◆ What to do ◆
Starting at the top of the entries below, print each line exactly until the line with "MIC3: MAX4466 -> MAX9814" has been printed too.

◆ Record excerpts ◆
%%

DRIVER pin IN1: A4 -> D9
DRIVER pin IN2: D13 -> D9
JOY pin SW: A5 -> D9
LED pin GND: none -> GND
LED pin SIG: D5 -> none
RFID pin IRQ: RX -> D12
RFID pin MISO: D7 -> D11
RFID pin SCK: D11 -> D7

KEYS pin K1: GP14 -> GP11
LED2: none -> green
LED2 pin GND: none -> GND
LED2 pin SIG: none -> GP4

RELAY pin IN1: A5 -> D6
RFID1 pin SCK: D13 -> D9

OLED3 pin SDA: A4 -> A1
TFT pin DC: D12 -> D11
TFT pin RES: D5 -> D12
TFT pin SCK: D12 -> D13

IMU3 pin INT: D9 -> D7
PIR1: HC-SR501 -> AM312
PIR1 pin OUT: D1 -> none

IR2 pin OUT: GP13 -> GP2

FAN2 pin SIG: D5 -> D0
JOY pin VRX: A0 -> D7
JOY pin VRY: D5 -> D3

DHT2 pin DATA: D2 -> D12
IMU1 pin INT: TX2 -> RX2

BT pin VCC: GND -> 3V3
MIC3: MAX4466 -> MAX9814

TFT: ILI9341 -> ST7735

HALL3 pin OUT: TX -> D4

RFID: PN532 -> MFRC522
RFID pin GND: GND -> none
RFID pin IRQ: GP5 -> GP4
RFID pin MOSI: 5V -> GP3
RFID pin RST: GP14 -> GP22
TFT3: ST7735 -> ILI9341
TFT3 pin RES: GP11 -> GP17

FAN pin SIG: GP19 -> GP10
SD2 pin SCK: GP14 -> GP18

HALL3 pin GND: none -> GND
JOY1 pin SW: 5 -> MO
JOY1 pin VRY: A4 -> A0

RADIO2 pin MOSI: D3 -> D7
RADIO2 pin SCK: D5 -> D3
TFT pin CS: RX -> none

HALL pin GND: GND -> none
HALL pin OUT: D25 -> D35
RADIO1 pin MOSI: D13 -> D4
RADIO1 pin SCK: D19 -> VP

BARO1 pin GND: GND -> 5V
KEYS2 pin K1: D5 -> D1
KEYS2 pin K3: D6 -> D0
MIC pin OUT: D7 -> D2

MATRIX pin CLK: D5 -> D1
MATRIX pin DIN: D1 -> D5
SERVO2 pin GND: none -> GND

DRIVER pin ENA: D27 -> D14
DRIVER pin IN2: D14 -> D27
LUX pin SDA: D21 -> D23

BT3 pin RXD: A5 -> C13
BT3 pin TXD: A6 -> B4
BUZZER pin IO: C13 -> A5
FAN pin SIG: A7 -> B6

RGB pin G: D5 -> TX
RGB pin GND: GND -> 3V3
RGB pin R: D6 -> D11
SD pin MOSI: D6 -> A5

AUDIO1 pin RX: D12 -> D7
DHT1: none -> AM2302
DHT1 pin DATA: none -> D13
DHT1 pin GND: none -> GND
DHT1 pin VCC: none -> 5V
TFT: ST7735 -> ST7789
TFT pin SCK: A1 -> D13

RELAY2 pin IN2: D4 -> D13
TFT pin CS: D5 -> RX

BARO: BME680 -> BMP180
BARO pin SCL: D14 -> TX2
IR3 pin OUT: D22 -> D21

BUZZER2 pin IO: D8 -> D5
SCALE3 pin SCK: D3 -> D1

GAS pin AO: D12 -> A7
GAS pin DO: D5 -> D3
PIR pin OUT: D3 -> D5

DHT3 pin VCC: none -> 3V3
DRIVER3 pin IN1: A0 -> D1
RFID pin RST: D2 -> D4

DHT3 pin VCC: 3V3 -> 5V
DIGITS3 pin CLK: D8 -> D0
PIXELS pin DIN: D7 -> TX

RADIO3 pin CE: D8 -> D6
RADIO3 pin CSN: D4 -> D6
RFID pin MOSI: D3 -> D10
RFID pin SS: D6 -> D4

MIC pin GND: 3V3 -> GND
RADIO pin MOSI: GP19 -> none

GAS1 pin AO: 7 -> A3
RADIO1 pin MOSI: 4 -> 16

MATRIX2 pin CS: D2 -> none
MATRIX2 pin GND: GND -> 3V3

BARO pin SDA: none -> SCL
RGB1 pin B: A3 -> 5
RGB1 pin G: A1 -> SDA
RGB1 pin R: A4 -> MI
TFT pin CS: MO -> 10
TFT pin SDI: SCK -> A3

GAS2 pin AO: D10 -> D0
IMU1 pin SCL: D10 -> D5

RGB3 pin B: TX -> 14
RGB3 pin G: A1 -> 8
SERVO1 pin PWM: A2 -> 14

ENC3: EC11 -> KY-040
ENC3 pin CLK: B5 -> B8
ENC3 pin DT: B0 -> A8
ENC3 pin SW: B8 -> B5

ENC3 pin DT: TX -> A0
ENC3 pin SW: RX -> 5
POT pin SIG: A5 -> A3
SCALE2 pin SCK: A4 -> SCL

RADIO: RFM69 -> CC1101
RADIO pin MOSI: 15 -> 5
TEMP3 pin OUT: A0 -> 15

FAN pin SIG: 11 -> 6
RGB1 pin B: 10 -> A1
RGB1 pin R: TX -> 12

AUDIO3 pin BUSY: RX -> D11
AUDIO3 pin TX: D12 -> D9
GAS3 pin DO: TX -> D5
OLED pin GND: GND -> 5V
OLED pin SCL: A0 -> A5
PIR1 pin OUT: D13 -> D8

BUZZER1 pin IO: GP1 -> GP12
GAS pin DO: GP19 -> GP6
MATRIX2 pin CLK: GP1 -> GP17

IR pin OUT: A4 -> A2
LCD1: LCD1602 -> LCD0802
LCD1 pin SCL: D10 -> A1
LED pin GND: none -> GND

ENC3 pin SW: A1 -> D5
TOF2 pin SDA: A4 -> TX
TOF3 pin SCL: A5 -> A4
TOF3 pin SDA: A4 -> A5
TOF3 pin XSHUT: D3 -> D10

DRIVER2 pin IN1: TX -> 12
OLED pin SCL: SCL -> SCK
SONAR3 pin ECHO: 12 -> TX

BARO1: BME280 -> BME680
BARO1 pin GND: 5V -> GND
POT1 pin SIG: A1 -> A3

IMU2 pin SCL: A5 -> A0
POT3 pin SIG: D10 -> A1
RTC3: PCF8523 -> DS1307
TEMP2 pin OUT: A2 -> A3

%%

◆ Response ◆
DRIVER pin IN1: A4 -> D9
DRIVER pin IN2: D13 -> D9
JOY pin SW: A5 -> D9
LED pin GND: none -> GND
LED pin SIG: D5 -> none
RFID pin IRQ: RX -> D12
RFID pin MISO: D7 -> D11
RFID pin SCK: D11 -> D7

KEYS pin K1: GP14 -> GP11
LED2: none -> green
LED2 pin GND: none -> GND
LED2 pin SIG: none -> GP4

RELAY pin IN1: A5 -> D6
RFID1 pin SCK: D13 -> D9

OLED3 pin SDA: A4 -> A1
TFT pin DC: D12 -> D11
TFT pin RES: D5 -> D12
TFT pin SCK: D12 -> D13

IMU3 pin INT: D9 -> D7
PIR1: HC-SR501 -> AM312
PIR1 pin OUT: D1 -> none

IR2 pin OUT: GP13 -> GP2

FAN2 pin SIG: D5 -> D0
JOY pin VRX: A0 -> D7
JOY pin VRY: D5 -> D3

DHT2 pin DATA: D2 -> D12
IMU1 pin INT: TX2 -> RX2

BT pin VCC: GND -> 3V3
MIC3: MAX4466 -> MAX9814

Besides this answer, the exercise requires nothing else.